+++ ENTRIES SUPPLIED +++

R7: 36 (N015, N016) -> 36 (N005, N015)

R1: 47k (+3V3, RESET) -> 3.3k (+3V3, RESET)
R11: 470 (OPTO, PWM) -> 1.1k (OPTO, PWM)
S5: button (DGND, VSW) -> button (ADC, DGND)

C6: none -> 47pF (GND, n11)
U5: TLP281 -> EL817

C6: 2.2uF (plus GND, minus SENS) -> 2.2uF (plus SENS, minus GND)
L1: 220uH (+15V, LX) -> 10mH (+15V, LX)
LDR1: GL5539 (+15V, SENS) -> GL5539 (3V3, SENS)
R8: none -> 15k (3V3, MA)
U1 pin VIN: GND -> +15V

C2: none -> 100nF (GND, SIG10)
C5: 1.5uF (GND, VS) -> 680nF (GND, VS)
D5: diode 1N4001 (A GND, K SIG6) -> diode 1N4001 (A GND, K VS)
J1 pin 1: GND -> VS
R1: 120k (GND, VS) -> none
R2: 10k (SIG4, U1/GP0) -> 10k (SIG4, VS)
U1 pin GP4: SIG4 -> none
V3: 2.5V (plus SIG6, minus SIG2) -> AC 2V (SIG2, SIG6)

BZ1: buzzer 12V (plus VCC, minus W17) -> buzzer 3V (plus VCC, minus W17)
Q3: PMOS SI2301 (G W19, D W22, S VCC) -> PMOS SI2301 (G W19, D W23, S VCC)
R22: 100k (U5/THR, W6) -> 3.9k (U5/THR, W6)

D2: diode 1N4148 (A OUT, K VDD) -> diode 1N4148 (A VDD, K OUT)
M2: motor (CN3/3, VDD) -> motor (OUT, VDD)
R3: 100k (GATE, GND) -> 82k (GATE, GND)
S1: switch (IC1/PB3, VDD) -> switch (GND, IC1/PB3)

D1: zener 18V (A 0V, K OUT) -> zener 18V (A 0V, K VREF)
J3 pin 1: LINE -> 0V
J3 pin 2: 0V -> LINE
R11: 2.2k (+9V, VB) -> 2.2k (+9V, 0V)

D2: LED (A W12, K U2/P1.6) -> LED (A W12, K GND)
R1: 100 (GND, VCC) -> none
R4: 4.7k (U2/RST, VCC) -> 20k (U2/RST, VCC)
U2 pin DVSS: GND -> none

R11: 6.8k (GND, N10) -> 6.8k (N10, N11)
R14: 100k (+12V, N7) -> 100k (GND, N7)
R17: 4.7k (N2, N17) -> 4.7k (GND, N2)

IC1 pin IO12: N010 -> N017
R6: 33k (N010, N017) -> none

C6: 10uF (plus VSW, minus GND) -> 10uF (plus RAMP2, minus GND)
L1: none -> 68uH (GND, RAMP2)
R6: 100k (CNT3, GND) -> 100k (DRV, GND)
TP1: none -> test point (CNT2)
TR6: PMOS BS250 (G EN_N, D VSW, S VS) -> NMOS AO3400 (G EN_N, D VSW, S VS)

+++

> TASK INSTRUCTIONS: Set down exactly the line with "L1: none -> 68uH (GND, RAMP2)" and each line after it up to the end of the records, adding nothing.

> EXERCISE SOLUTION:
L1: none -> 68uH (GND, RAMP2)
R6: 100k (CNT3, GND) -> 100k (DRV, GND)
TP1: none -> test point (CNT2)
TR6: PMOS BS250 (G EN_N, D VSW, S VS) -> NMOS AO3400 (G EN_N, D VSW, S VS)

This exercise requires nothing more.